Exercise objective.
Every line of the listing below must be printed again exactly, apart from its pictures.

*** Begin section ***

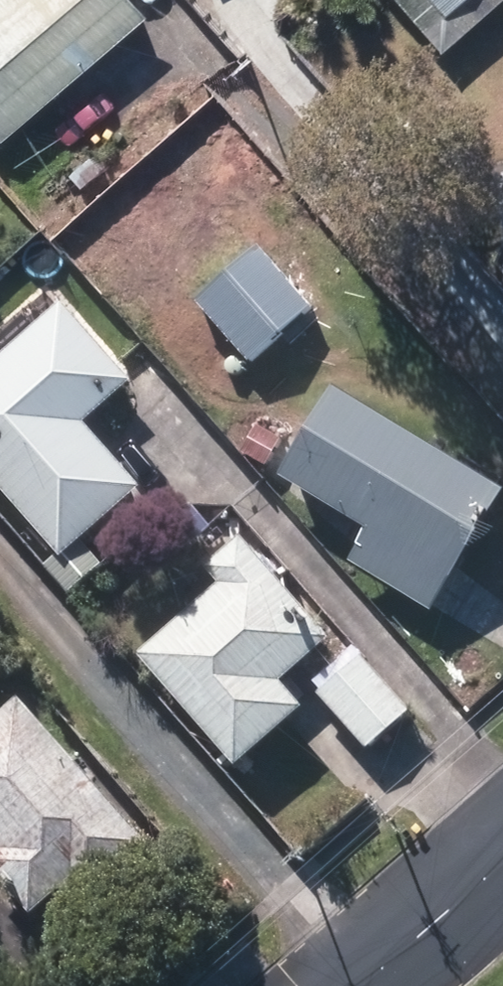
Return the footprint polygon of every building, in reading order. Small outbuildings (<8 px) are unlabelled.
[(2,136),(146,10),(137,0),(0,0),(0,134),(2,136)] [(443,50),(501,0),(400,0),(443,50)] [(264,250),(202,305),(257,365),(319,310),(264,250)] [(59,557),(139,488),(83,424),(130,382),(63,307),(44,323),(33,311),(0,340),(0,490),(59,557)] [(354,561),(429,606),(499,489),(332,389),(282,475),(372,530),(354,561)] [(243,452),(266,468),(282,441),(257,427),(243,452)] [(139,655),(233,766),(300,708),(278,681),(326,639),(241,540),(207,569),(221,585),(139,655)] [(318,693),(366,747),(407,713),(360,657),(318,693)] [(29,915),(70,877),(85,895),(145,843),(17,699),(0,714),(0,881),(29,915)]
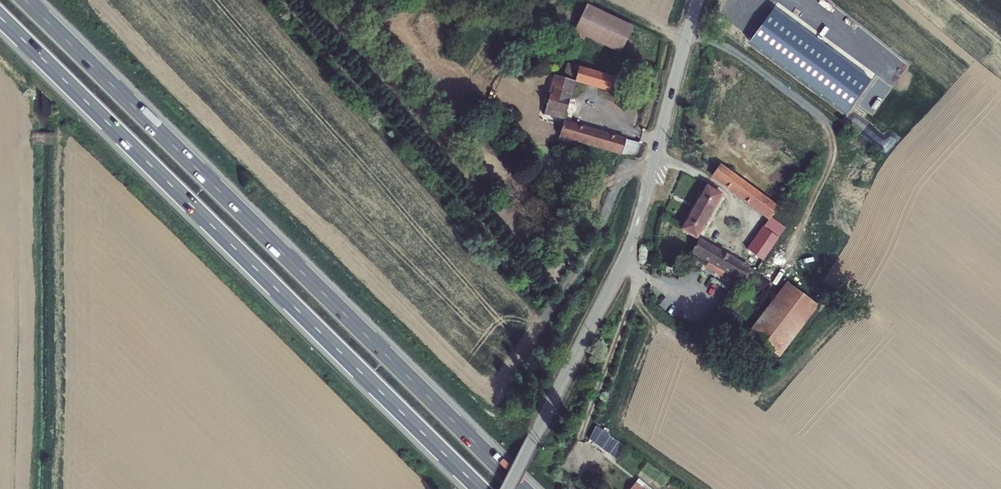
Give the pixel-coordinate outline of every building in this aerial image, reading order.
[(586,5),(574,31),(620,53),(632,27),(586,5)] [(766,20),(760,28),(794,54),(799,47),(766,20)] [(748,44),(782,69),(794,54),(760,28),(748,44)] [(578,68),(575,81),(611,91),(615,78),(578,68)] [(555,76),(544,114),(564,119),(575,81),(555,76)] [(563,122),(558,141),(576,146),(577,141),(622,154),(625,140),(563,122)] [(720,164),(712,175),(769,218),(747,250),(762,261),(785,228),(771,218),(778,208),(720,164)] [(706,186),(681,229),(696,238),(721,194),(706,186)] [(699,239),(692,252),(741,281),(749,268),(699,239)] [(787,283),(749,333),(779,356),(816,306),(787,283)] [(589,439),(617,460),(626,448),(608,435),(609,434),(596,426),(589,439)] [(638,479),(630,488),(651,488),(638,479)]
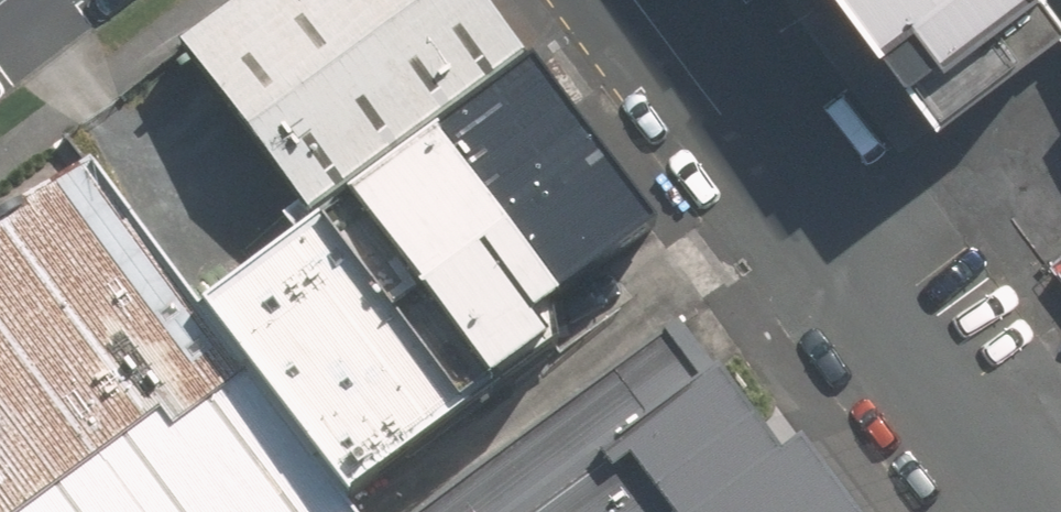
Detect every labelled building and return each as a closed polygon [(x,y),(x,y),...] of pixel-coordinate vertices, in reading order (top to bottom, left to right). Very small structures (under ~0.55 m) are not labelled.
[(492,0),(251,0),(187,49),(316,216),(346,192),(435,124),(531,51),(492,0)] [(943,122),(1060,32),(1060,0),(853,0),(943,122)] [(531,51),(435,124),(557,284),(650,215),(531,51)] [(557,284),(435,124),(346,192),(488,379),(546,335),(526,308),(557,284)] [(89,160),(0,221),(0,511),(355,511),(341,489),(200,302),(89,160)] [(316,216),(200,302),(341,489),(488,379),(346,192),(316,216)] [(802,428),(781,443),(683,308),(403,511),(863,511),(802,428)]
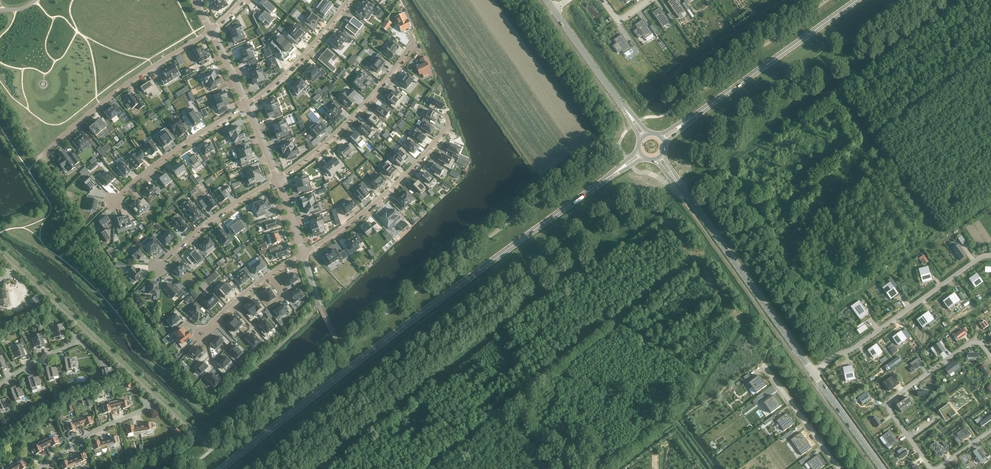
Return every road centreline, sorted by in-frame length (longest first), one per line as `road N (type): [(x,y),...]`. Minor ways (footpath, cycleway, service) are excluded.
road 1 (secondary): [(221,468),(616,173)]
road 2 (tertiary): [(813,373),(675,180)]
road 3 (residential): [(51,162),(45,152),(85,117),(212,30)]
road 4 (residential): [(990,255),(813,373)]
road 5 (secondary): [(687,122),(857,0)]
road 6 (residential): [(414,41),(363,107),(276,179)]
road 7 (residential): [(450,125),(380,199),(303,253)]
road 8 (residential): [(931,468),(889,406),(967,346),(982,346)]
road 9 (residential): [(110,203),(246,105)]
road 10 (residential): [(158,270),(202,228),(276,179)]
road 11 (residential): [(348,0),(293,66),(246,105)]
road 12 (residential): [(199,335),(303,253)]
road 13 (residential): [(40,468),(90,434),(154,407)]
road 14 (residential): [(839,468),(764,367)]

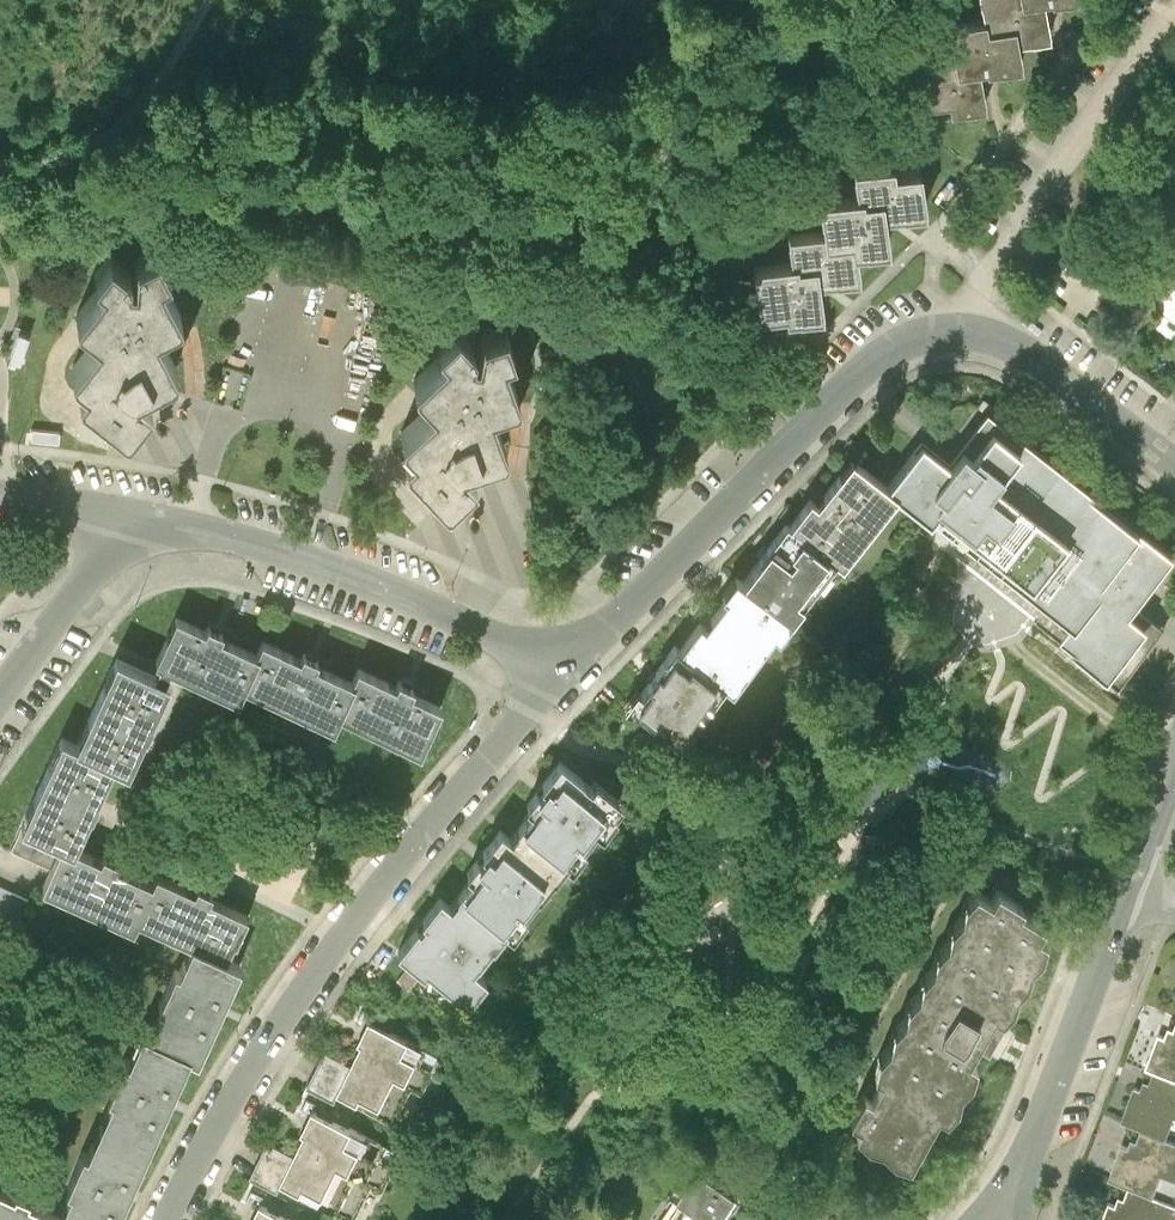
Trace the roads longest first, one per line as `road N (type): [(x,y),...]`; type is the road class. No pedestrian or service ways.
road 1 (residential): [(1174,463),(1008,342),(949,330),(909,342),(853,383),(609,634),(559,664)]
road 2 (residential): [(559,664),(282,1020),(163,1219)]
road 3 (residential): [(559,664),(247,542),(156,528),(125,532)]
road 4 (residential): [(1024,1161),(1134,883)]
road 5 (track): [(0,161),(69,156),(93,142),(161,74),(208,0)]
road 6 (residential): [(125,532),(0,695)]
road 7 (residential): [(125,532),(79,507),(0,497)]

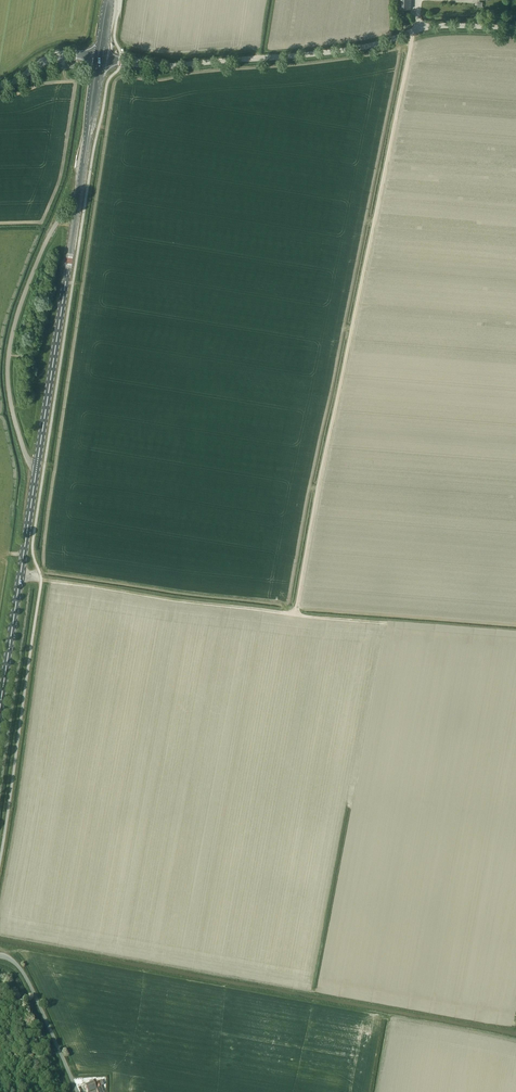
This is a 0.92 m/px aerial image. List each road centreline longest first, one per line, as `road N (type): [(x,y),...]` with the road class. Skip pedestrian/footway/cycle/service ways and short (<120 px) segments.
road 1 (track): [(20,569),(41,580),(295,614),(413,31)]
road 2 (tertiary): [(104,58),(167,66),(296,56),(429,27),(515,27)]
road 3 (unclassified): [(36,469),(10,397),(11,338),(50,232),(76,208)]
road 4 (primary): [(36,469),(76,208)]
road 5 (primary): [(0,704),(36,469)]
road 6 (unclassified): [(78,1091),(27,980),(0,955)]

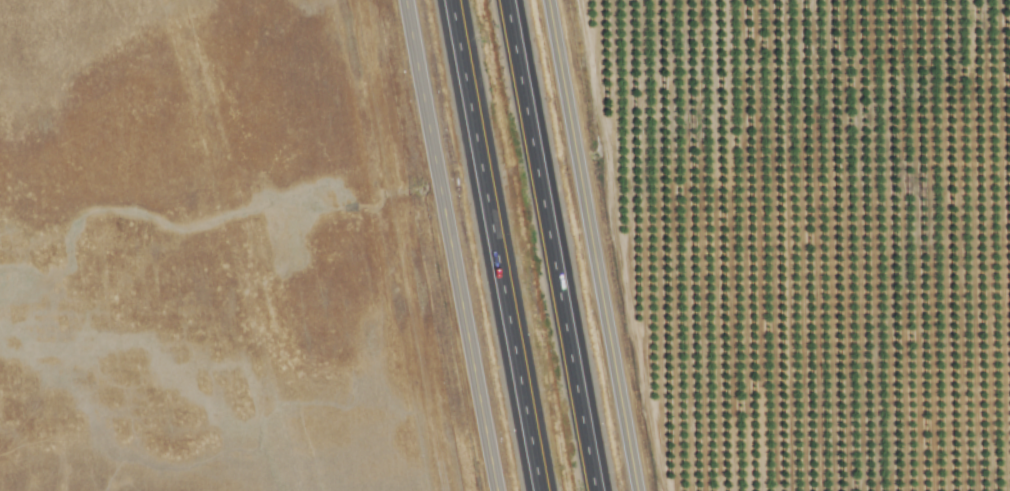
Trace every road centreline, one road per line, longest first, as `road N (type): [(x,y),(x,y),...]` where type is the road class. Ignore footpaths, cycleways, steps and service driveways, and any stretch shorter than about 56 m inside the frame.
road 1 (tertiary): [(492,490),(401,0)]
road 2 (residential): [(634,490),(544,0)]
road 3 (motorway): [(449,0),(538,490)]
road 4 (motorway): [(592,490),(504,0)]

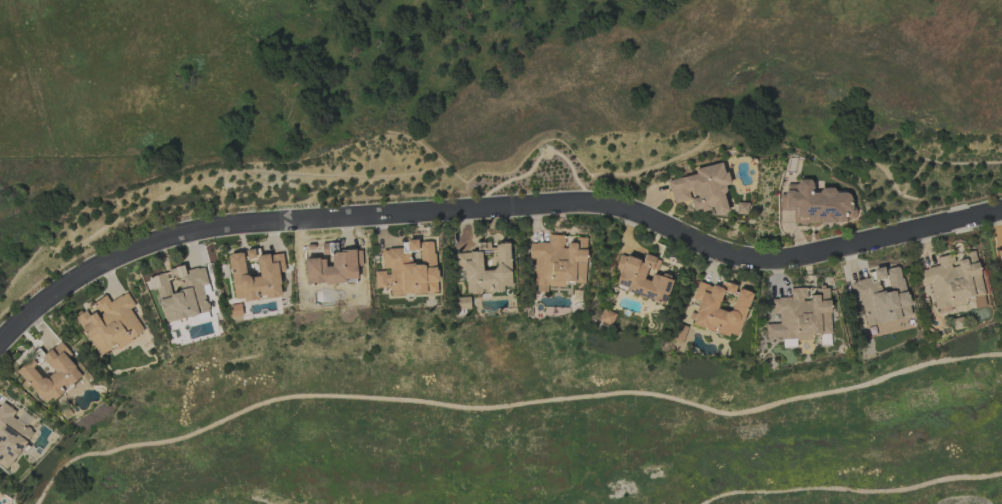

*** End section ***

Expected output.
Return the footprint polygon of every building, in reading order. Small outbuildings (<8 px) are unlabelled.
[(2,136),(146,10),(137,0),(0,0),(0,134),(2,136)] [(443,50),(501,0),(400,0),(443,50)] [(264,250),(202,305),(257,365),(319,310),(264,250)] [(59,557),(139,488),(83,424),(130,382),(63,307),(44,323),(33,311),(0,340),(0,490),(59,557)] [(354,561),(429,606),(499,489),(332,389),(282,475),(372,530),(354,561)] [(243,452),(266,468),(282,441),(257,427),(243,452)] [(139,655),(233,766),(300,708),(278,681),(326,639),(241,540),(207,569),(221,585),(139,655)] [(318,693),(366,747),(407,713),(360,657),(318,693)] [(29,915),(70,877),(85,895),(145,843),(17,699),(0,714),(0,881),(29,915)]
Give the pixel-coordinate outline of every building in this aerial image, reading order.
[(586,5),(574,31),(620,53),(632,27),(586,5)] [(766,20),(760,28),(794,54),(799,47),(766,20)] [(748,44),(782,69),(794,54),(760,28),(748,44)] [(578,68),(575,81),(611,91),(615,78),(578,68)] [(555,76),(544,114),(564,119),(575,81),(555,76)] [(563,122),(558,141),(576,146),(577,141),(622,154),(625,140),(563,122)] [(720,164),(712,175),(769,218),(747,250),(762,261),(785,228),(771,218),(778,208),(720,164)] [(706,186),(681,229),(696,238),(721,194),(706,186)] [(699,239),(692,252),(741,281),(749,268),(699,239)] [(787,283),(749,333),(779,356),(816,306),(787,283)] [(589,439),(617,460),(626,448),(608,435),(609,434),(596,426),(589,439)] [(638,479),(630,488),(651,488),(638,479)]
Detect every labelled building and return each as a closed polygon [(x,y),(x,y),...] of pixel-coordinate vertices, in reading order (top to bottom, left to right). Very small structures (under ~0.55 m) are not labelled.
[(492,0),(251,0),(187,49),(316,216),(346,192),(435,124),(531,51),(492,0)] [(943,122),(1060,32),(1060,0),(853,0),(943,122)] [(531,51),(435,124),(557,284),(650,215),(531,51)] [(557,284),(435,124),(346,192),(488,379),(546,335),(526,308),(557,284)] [(89,160),(0,221),(0,511),(355,511),(341,489),(200,302),(89,160)] [(316,216),(200,302),(341,489),(488,379),(346,192),(316,216)] [(802,428),(781,443),(683,308),(403,511),(863,511),(802,428)]
Return every road centreline, sorted by in-frame length (longest first), one per line as `road N (type): [(x,y),...]`. Minor ways (footpath, cycleway, service) are excluded.
road 1 (secondary): [(221,468),(616,173)]
road 2 (tertiary): [(813,373),(675,180)]
road 3 (residential): [(51,162),(45,152),(85,117),(212,30)]
road 4 (residential): [(990,255),(813,373)]
road 5 (secondary): [(687,122),(857,0)]
road 6 (residential): [(414,41),(363,107),(276,179)]
road 7 (residential): [(450,125),(380,199),(303,253)]
road 8 (residential): [(931,468),(889,406),(967,346),(982,346)]
road 9 (residential): [(110,203),(246,105)]
road 10 (residential): [(158,270),(202,228),(276,179)]
road 11 (residential): [(348,0),(293,66),(246,105)]
road 12 (residential): [(199,335),(303,253)]
road 13 (residential): [(40,468),(90,434),(154,407)]
road 14 (residential): [(839,468),(764,367)]

Trace the roads longest first, one per line as `road N (type): [(x,y),...]`; type is the road class. No pedestrian or service ways.
road 1 (residential): [(1174,463),(1008,342),(949,330),(909,342),(853,383),(609,634),(559,664)]
road 2 (residential): [(559,664),(282,1020),(163,1219)]
road 3 (residential): [(559,664),(247,542),(156,528),(125,532)]
road 4 (residential): [(1024,1161),(1134,883)]
road 5 (track): [(0,161),(69,156),(93,142),(161,74),(208,0)]
road 6 (residential): [(125,532),(0,695)]
road 7 (residential): [(125,532),(79,507),(0,497)]

This is a 0.92 m/px aerial image. List each road centreline longest first, one per line, as `road N (type): [(x,y),...]` with the road class. Skip pedestrian/footway/cycle/service ways and short (<120 px) segments.
road 1 (track): [(20,569),(41,580),(295,614),(413,31)]
road 2 (tertiary): [(104,58),(167,66),(296,56),(429,27),(515,27)]
road 3 (unclassified): [(36,469),(10,397),(11,338),(50,232),(76,208)]
road 4 (primary): [(36,469),(76,208)]
road 5 (primary): [(0,704),(36,469)]
road 6 (unclassified): [(78,1091),(27,980),(0,955)]

Trace every road centreline, one road per line, longest first, as `road N (type): [(x,y),(x,y),...]` where type is the road class. Ignore footpaths, cycleways, steps and service driveways, and any stretch shorter than about 56 m inside the frame.
road 1 (tertiary): [(492,490),(401,0)]
road 2 (residential): [(634,490),(544,0)]
road 3 (motorway): [(449,0),(538,490)]
road 4 (motorway): [(592,490),(504,0)]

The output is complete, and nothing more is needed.